++++ MATERIAL FOR THE TASK

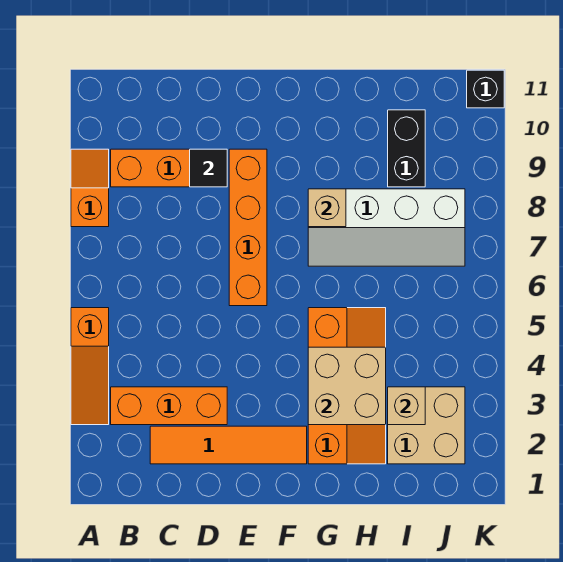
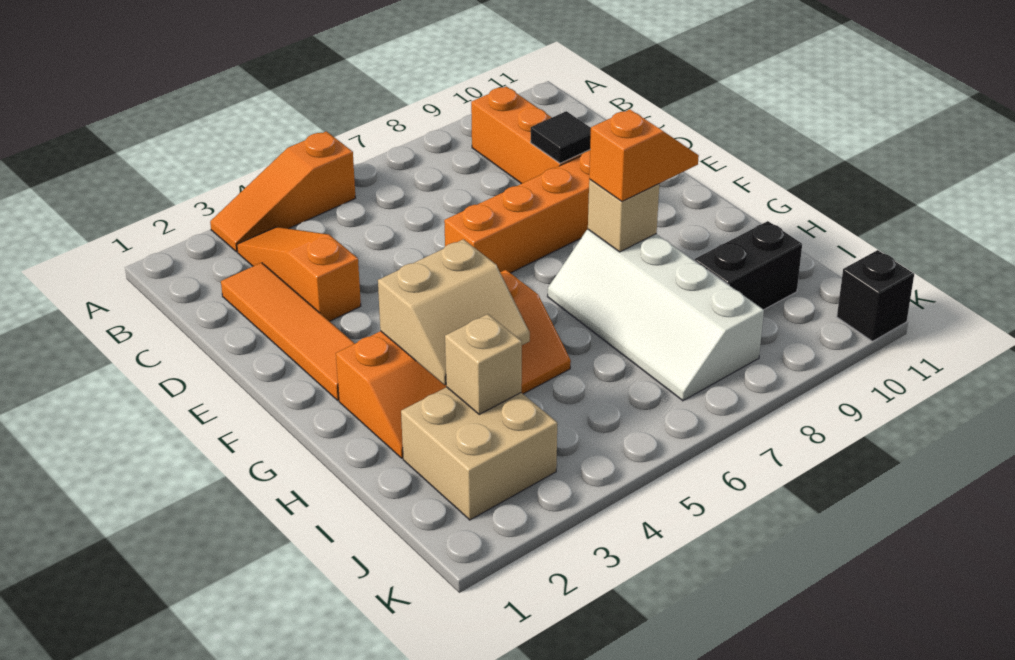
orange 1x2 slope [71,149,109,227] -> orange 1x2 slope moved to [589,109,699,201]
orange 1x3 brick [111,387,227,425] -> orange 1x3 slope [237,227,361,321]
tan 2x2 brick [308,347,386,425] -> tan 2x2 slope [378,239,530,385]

++++++++
++++ MATERIAL FOR THE TASK

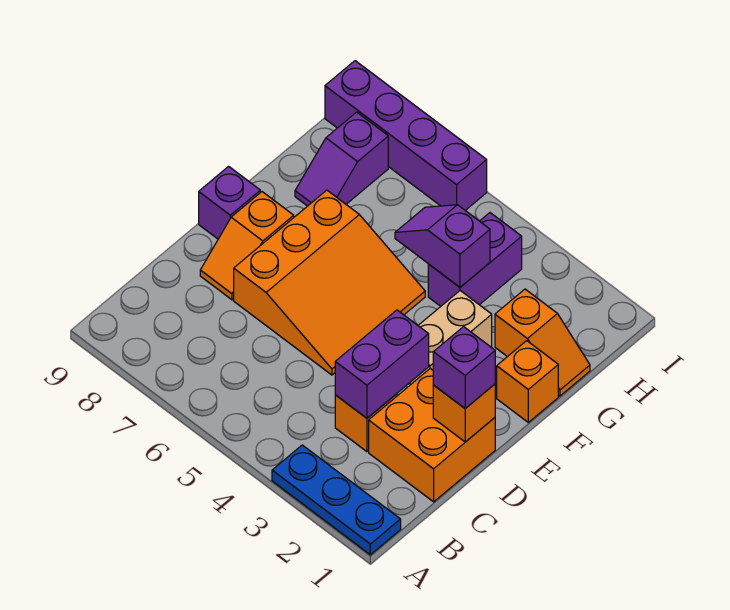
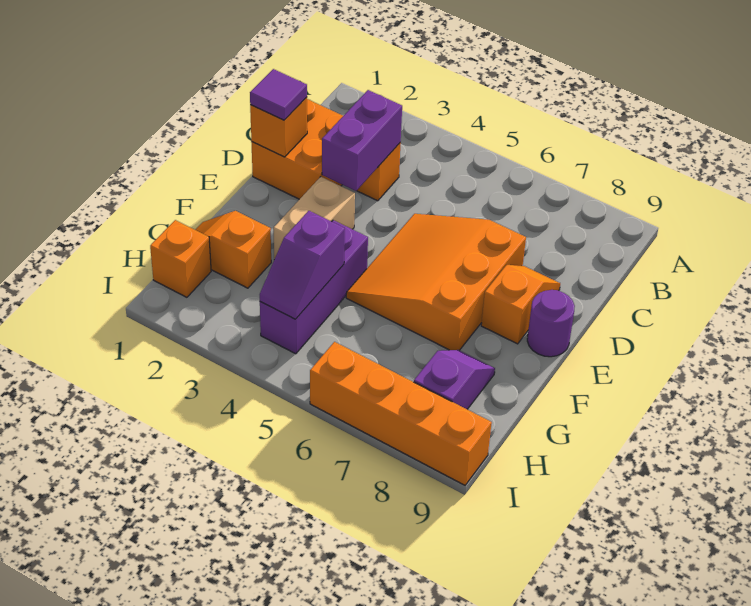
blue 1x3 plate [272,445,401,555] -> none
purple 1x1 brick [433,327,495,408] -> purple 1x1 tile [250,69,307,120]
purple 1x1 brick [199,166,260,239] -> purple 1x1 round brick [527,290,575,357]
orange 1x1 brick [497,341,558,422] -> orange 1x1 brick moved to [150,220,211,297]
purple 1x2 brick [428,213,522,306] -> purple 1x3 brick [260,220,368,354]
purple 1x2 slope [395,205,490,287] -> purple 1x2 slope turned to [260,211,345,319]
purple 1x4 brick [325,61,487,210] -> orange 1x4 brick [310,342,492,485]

++++++++

→ **REQUIRED ACTION**:
Starting with the line with "orange 1x3 brick" above and going on through the line with "tan 2x2 brick", transcribe every line exactly, both ends included, and add nothing.

→ **WRITTEN ANSWER**:
orange 1x3 brick [111,387,227,425] -> orange 1x3 slope [237,227,361,321]
tan 2x2 brick [308,347,386,425] -> tan 2x2 slope [378,239,530,385]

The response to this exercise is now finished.